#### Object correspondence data
>>>

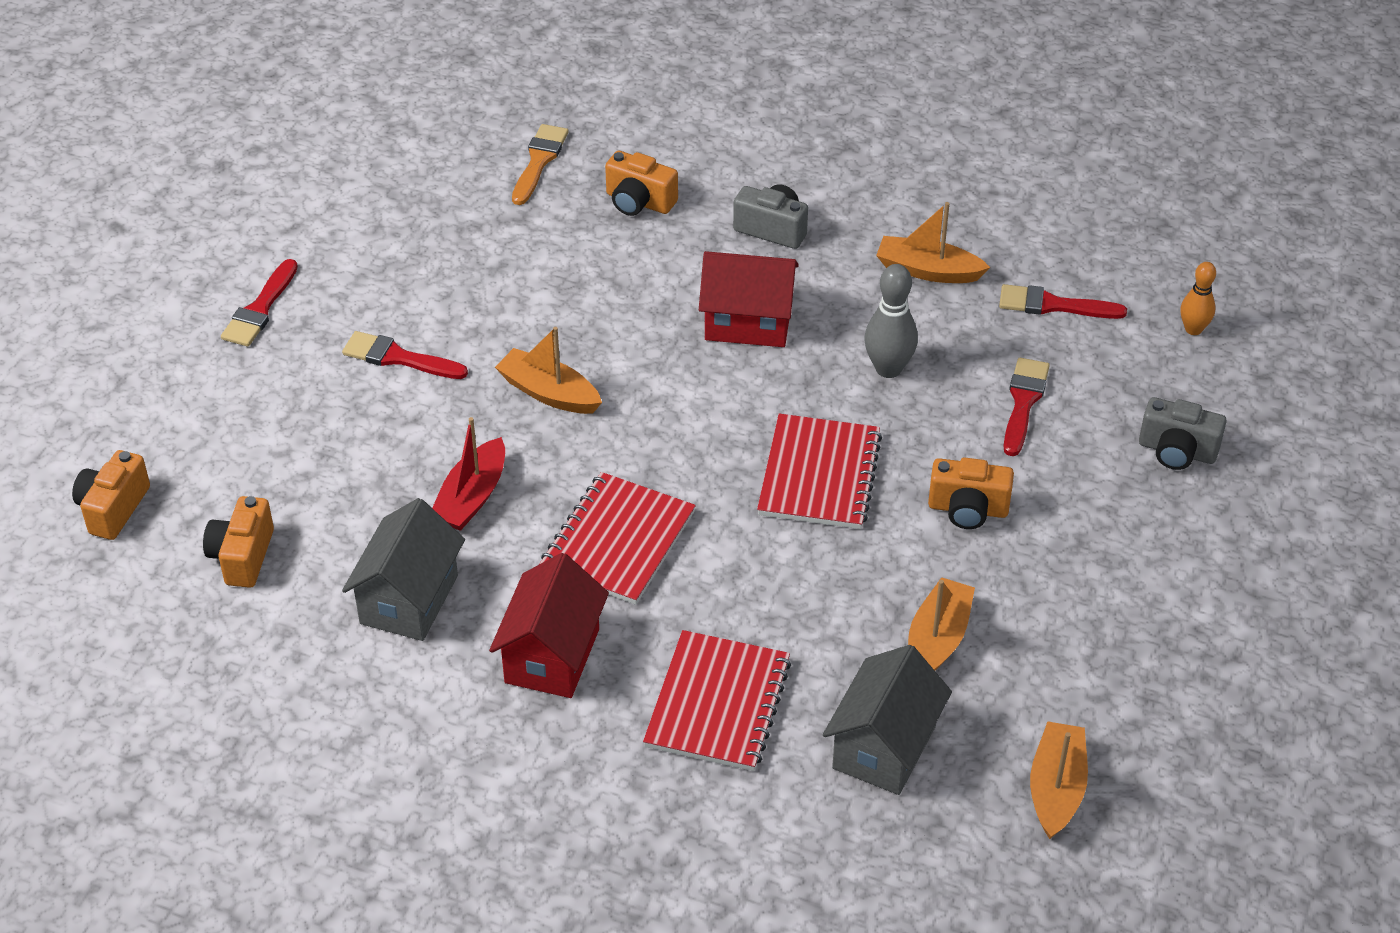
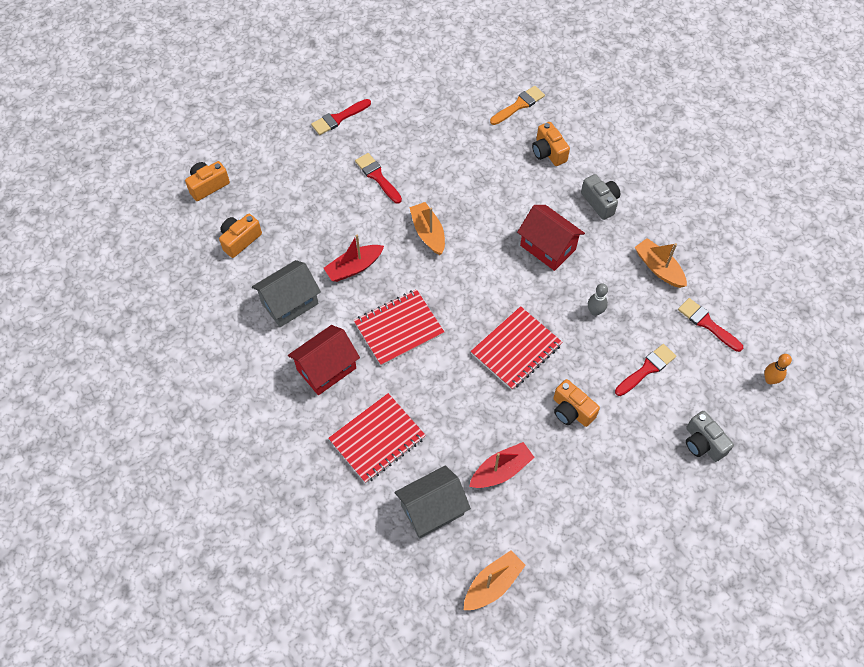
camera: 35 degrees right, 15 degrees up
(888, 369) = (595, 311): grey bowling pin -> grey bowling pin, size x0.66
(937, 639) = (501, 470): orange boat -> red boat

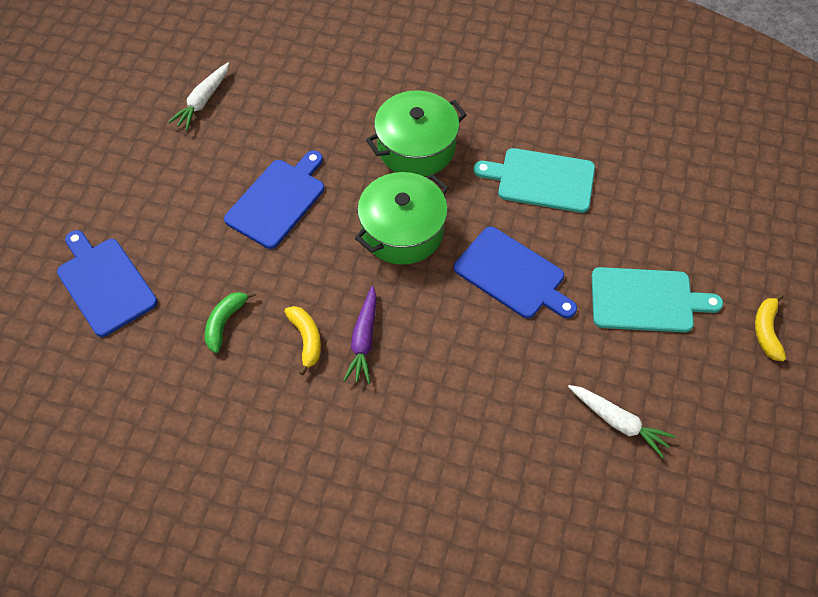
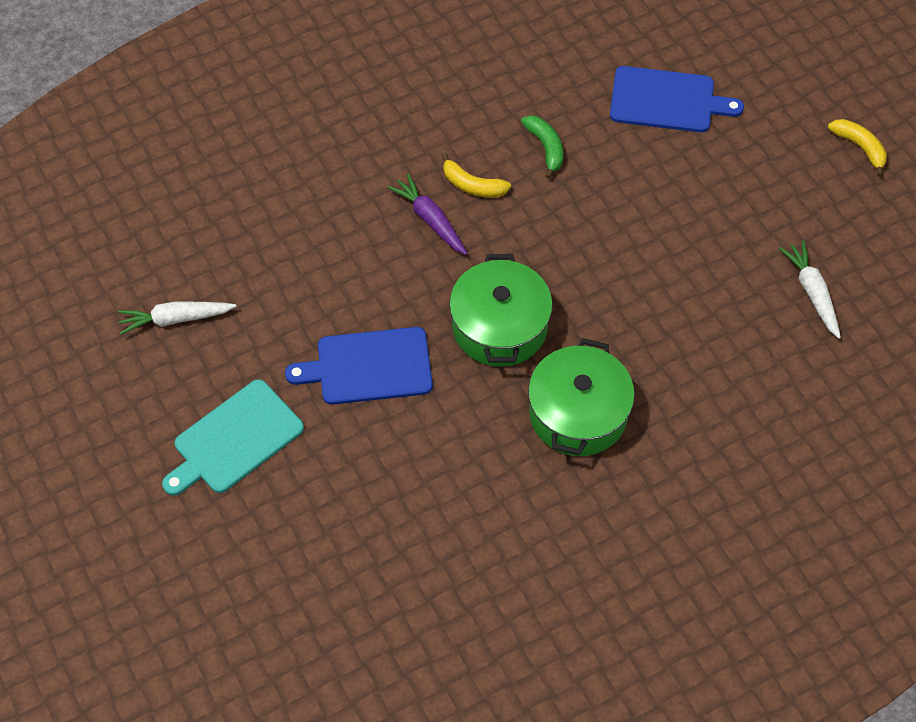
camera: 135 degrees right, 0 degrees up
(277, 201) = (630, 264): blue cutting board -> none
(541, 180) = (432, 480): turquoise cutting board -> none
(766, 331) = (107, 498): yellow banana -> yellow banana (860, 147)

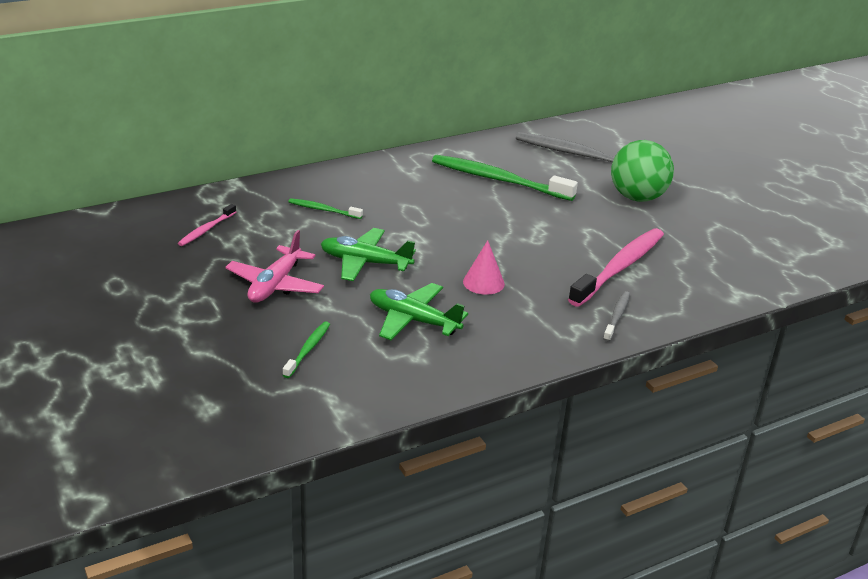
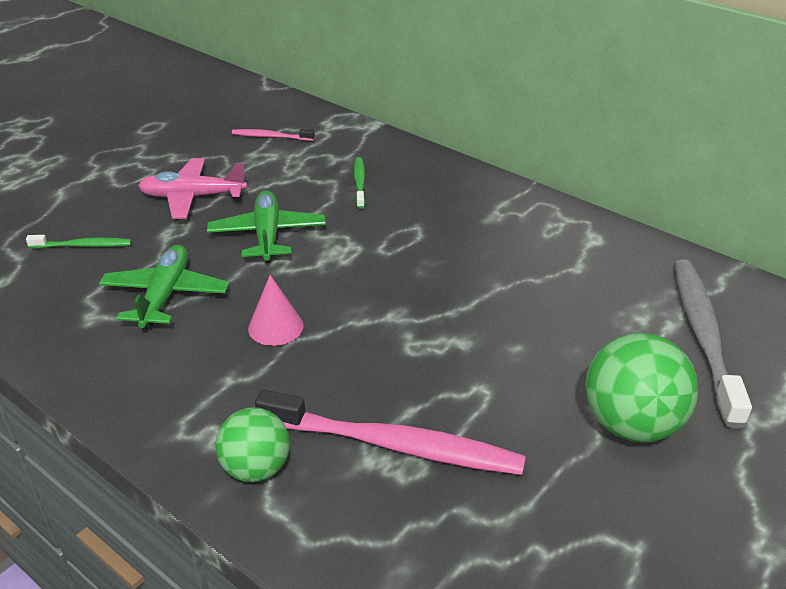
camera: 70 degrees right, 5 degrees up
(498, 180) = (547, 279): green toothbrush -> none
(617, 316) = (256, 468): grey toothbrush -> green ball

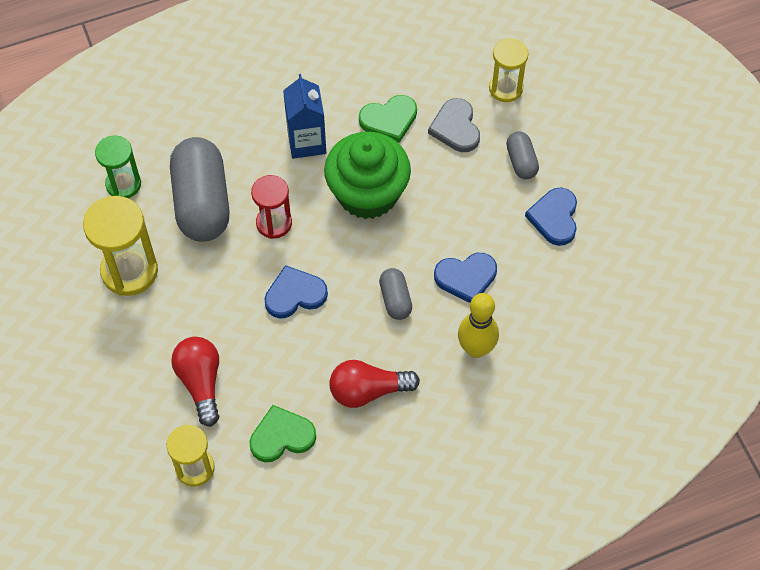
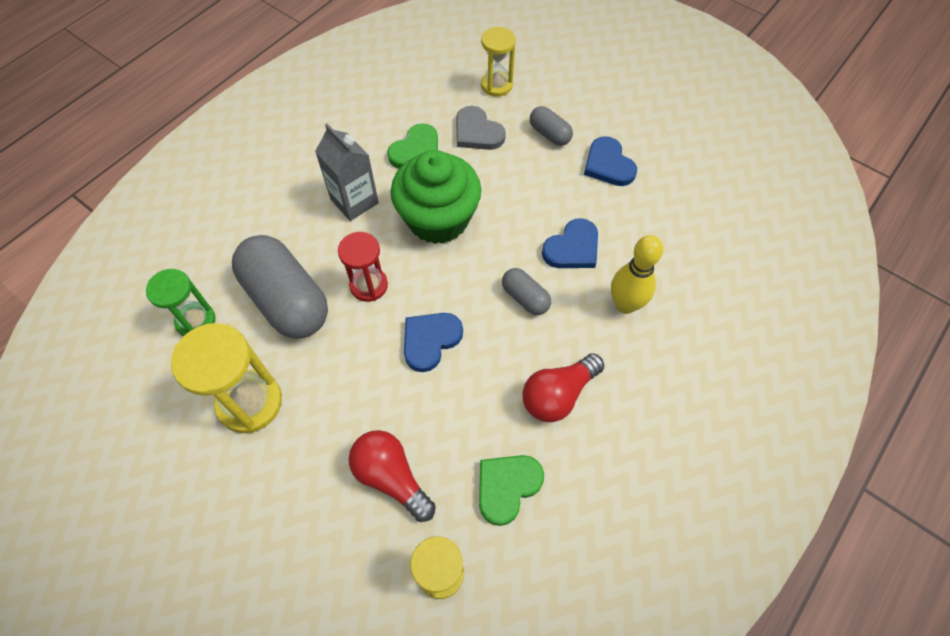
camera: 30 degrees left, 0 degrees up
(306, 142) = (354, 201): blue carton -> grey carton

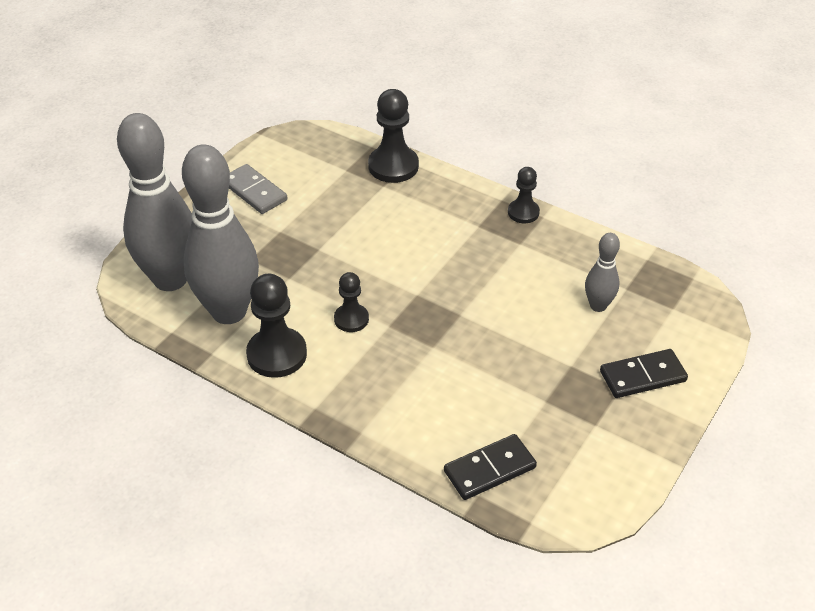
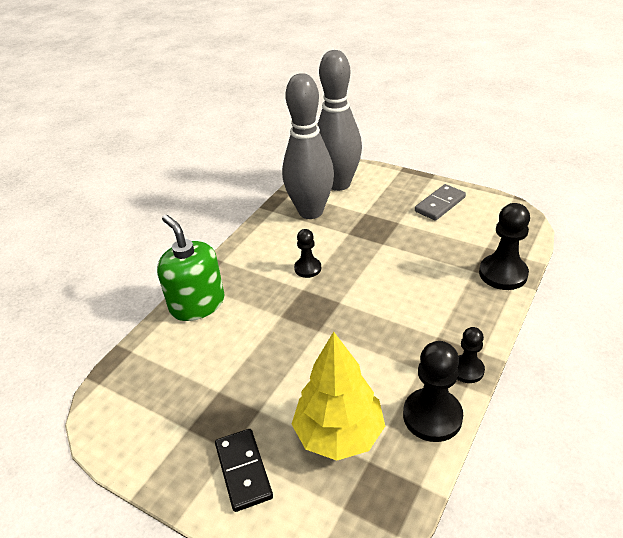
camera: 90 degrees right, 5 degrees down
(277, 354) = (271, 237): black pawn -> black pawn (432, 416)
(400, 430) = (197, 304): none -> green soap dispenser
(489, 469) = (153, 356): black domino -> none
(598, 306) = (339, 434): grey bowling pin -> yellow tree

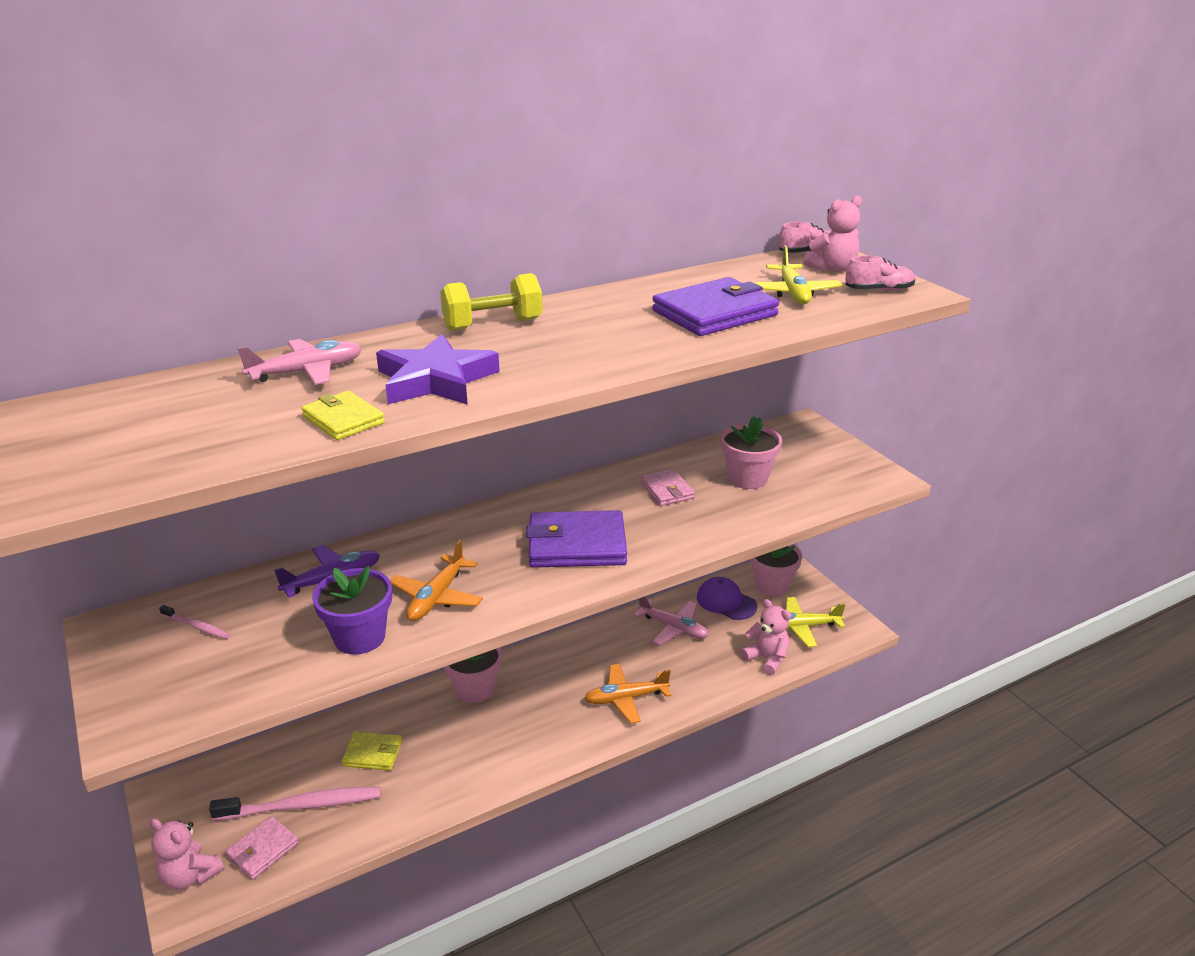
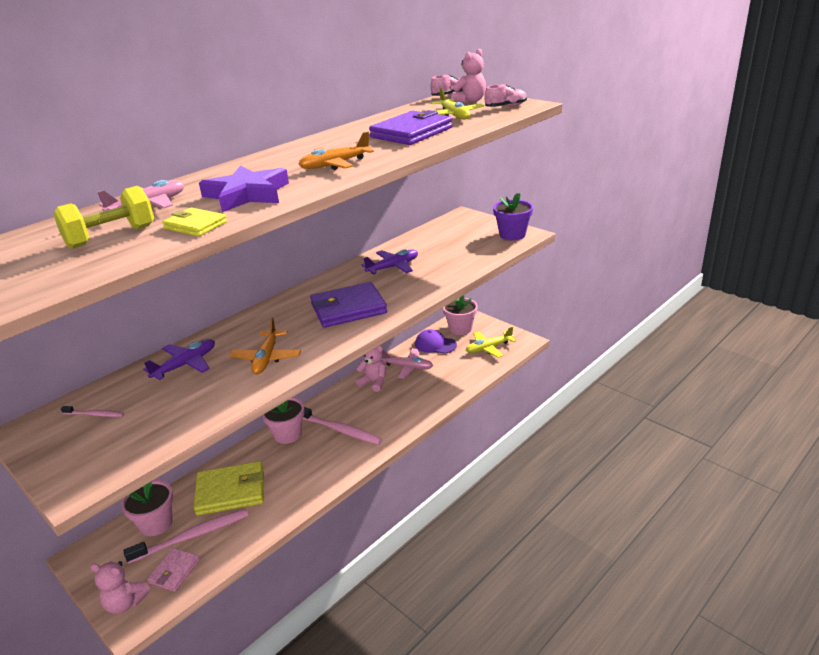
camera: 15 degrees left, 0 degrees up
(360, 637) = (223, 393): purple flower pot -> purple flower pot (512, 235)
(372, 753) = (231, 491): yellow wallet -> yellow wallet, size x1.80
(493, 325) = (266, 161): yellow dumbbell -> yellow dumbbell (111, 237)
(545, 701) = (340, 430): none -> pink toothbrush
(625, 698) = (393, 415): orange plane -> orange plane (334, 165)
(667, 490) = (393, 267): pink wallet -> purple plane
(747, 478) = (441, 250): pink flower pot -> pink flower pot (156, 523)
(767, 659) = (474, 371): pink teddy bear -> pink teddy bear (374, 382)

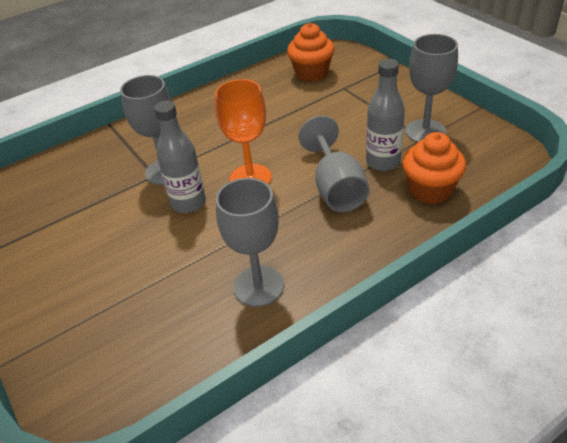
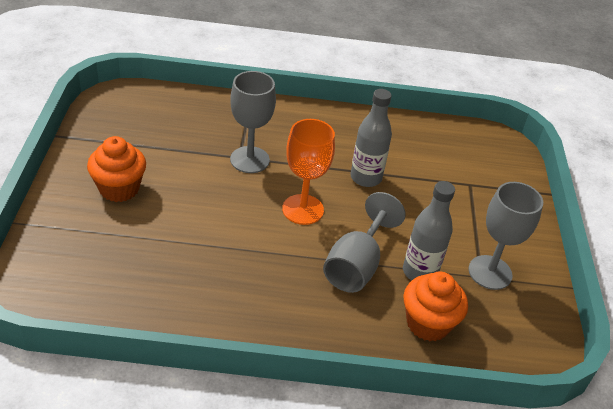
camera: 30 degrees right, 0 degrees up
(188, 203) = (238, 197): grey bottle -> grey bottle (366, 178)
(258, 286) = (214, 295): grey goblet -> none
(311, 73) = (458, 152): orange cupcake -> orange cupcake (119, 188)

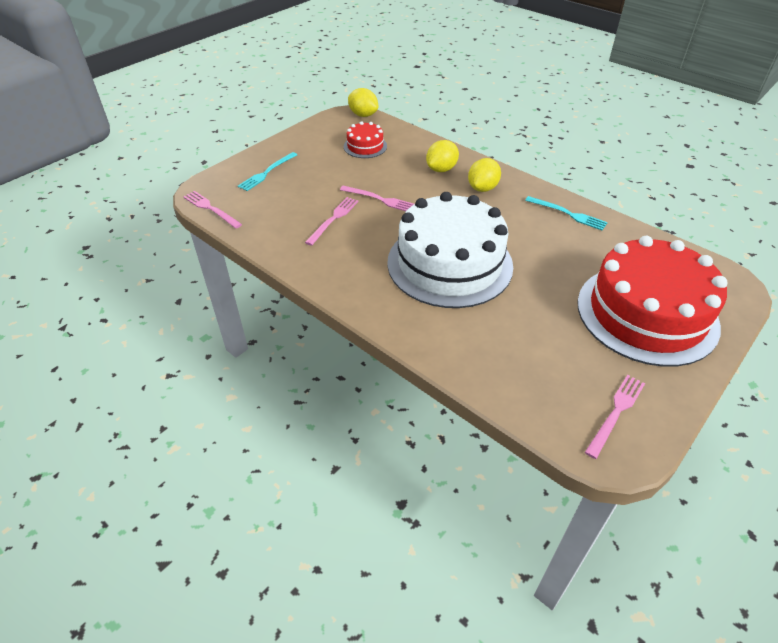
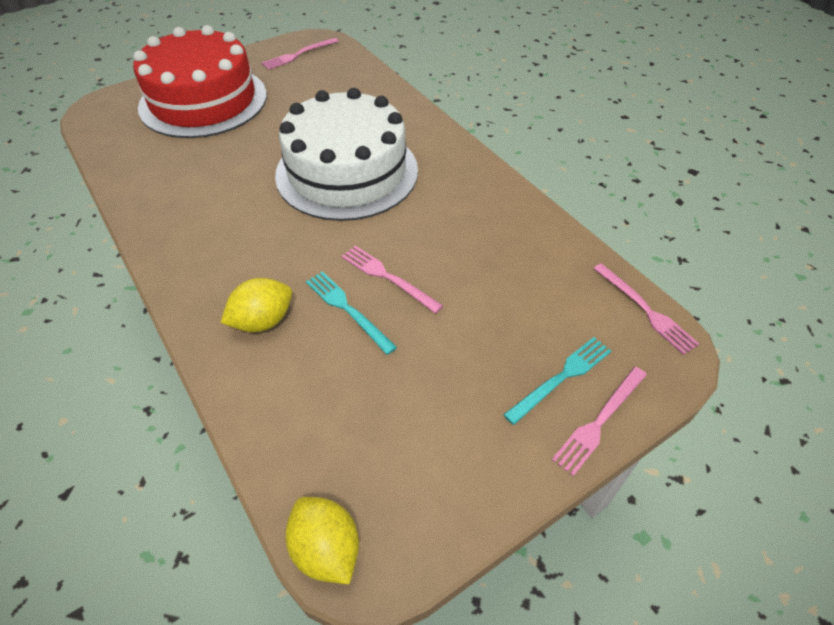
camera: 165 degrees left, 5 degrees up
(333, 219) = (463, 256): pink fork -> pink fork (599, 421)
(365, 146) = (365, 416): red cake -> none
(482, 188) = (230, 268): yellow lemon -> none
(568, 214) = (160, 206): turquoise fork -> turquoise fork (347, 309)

<<<

#### Prompt
All lines above starting at the one with "(277, 354) = (271, 237): black" and ending at the one with "(625, 698) = (393, 415): orange", inclusive, are to be printed again exactly, with the pictures left out.

#### Your response
(277, 354) = (271, 237): black pawn -> black pawn (432, 416)
(400, 430) = (197, 304): none -> green soap dispenser
(489, 469) = (153, 356): black domino -> none
(598, 306) = (339, 434): grey bowling pin -> yellow tree

camera: 15 degrees left, 0 degrees up
(360, 637) = (223, 393): purple flower pot -> purple flower pot (512, 235)
(372, 753) = (231, 491): yellow wallet -> yellow wallet, size x1.80
(493, 325) = (266, 161): yellow dumbbell -> yellow dumbbell (111, 237)
(545, 701) = (340, 430): none -> pink toothbrush
(625, 698) = (393, 415): orange plane -> orange plane (334, 165)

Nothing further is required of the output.